**WHAT IS NEEDED**
From the data below, copy exactly the lines that lie between the one holding "(472, 155) = (289, 210): grey" and the one holding "(569, 197) = (382, 170): black", including both, and nothing more.

**RECORDED DATA**
▬▬▬▬▬▬
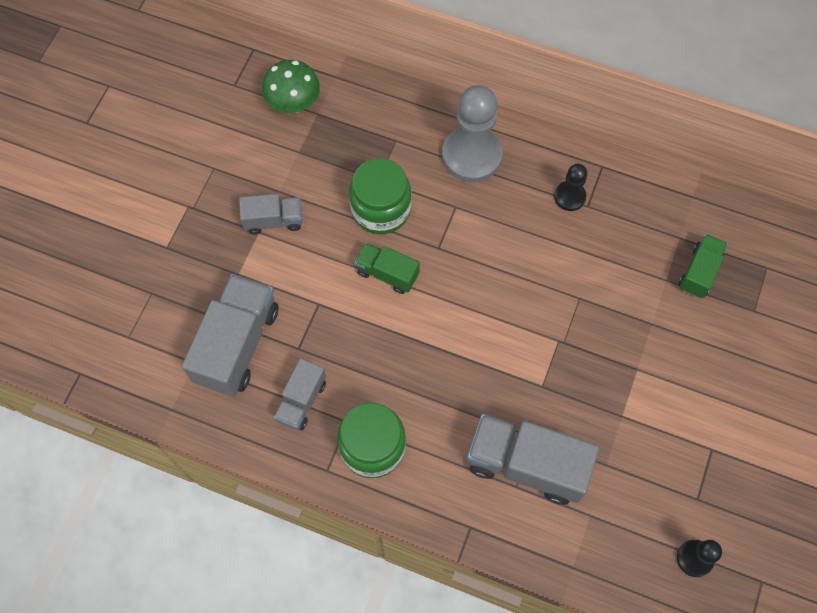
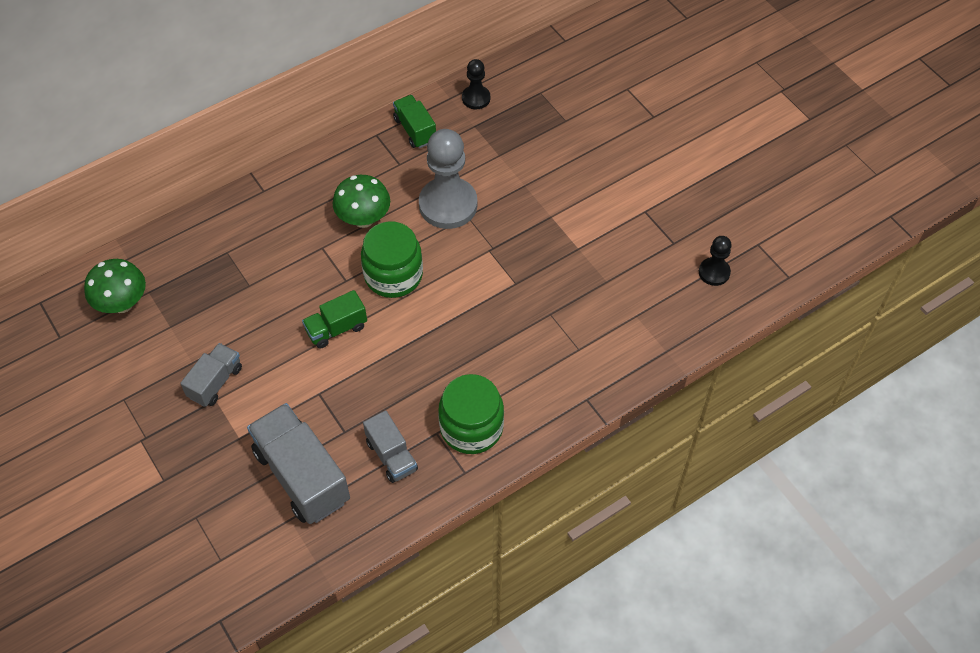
camera: 55 degrees left, 10 degrees down
(381, 209) = (277, 299): green jar -> green jar (393, 275)
(472, 155) = (289, 210): grey pawn -> grey pawn (448, 205)
(509, 218) = (363, 219): none -> green mushroom
(526, 465) = (567, 332): grey truck -> none
(569, 197) = (382, 170): black pawn -> black pawn (476, 98)
(699, 272) = (510, 132): green truck -> green truck (415, 130)

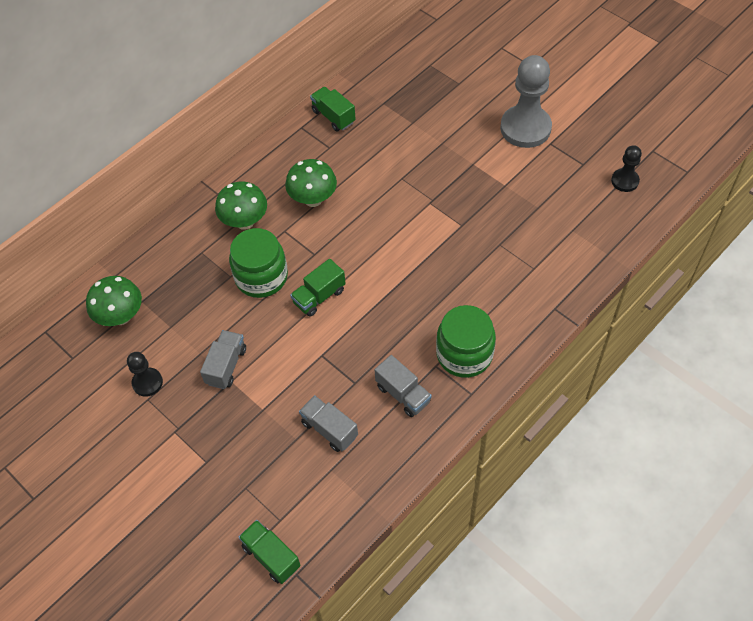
camera: 10 degrees left, 0 degrees up
(200, 596) = (271, 556): none -> green truck
(283, 228) = (245, 221): none -> green mushroom
(302, 476) = (329, 429): grey truck -> grey truck, size x0.56
(393, 275) = (354, 241): green jar -> green jar (261, 277)
(448, 205) = (382, 172): grey pawn -> grey pawn (525, 128)
(476, 98) = (377, 80): black pawn -> black pawn (147, 383)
▬▬▬▬▬▬
**FINISHED EXERCISE**
(472, 155) = (289, 210): grey pawn -> grey pawn (448, 205)
(509, 218) = (363, 219): none -> green mushroom
(526, 465) = (567, 332): grey truck -> none
(569, 197) = (382, 170): black pawn -> black pawn (476, 98)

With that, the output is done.